REQUIRED WORK
Restate the data exactly as given and keep the pictures out.

DATA SEGMENT
=== Begin Enclosure ===
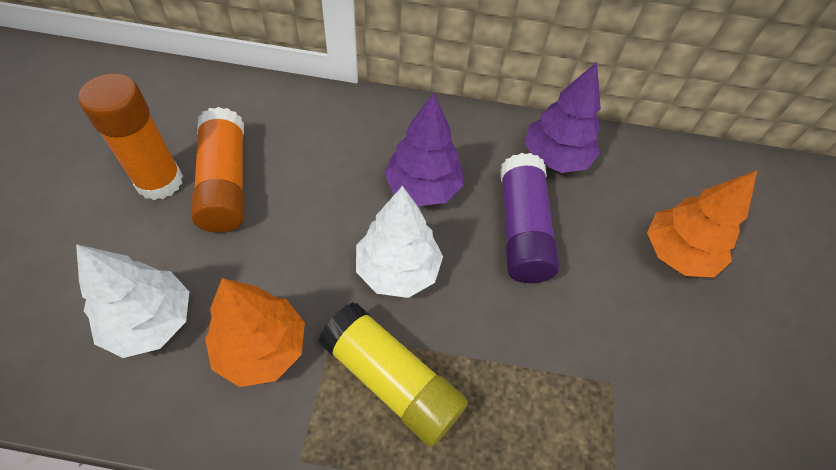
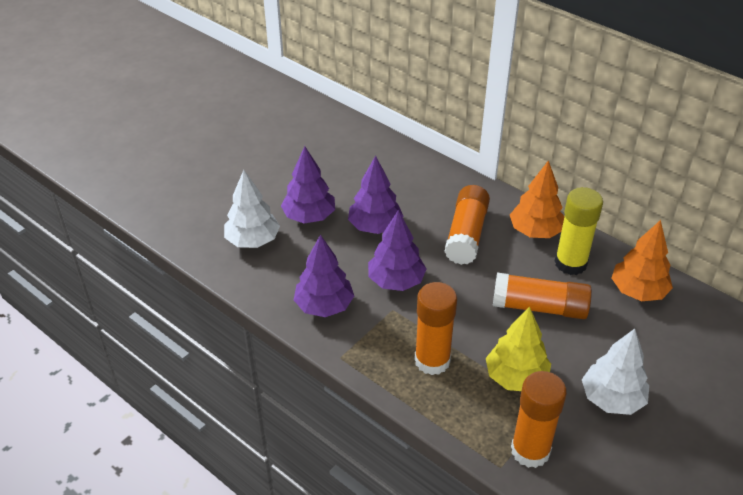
orange glue stick: 2 -> 4
purple glue stick: 1 -> 0
purple tree: 2 -> 4
yellow tree: 0 -> 1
=== End Enclosure ===
RESULT OF THE EXERCISE
orange glue stick: 2 -> 4
purple glue stick: 1 -> 0
purple tree: 2 -> 4
yellow tree: 0 -> 1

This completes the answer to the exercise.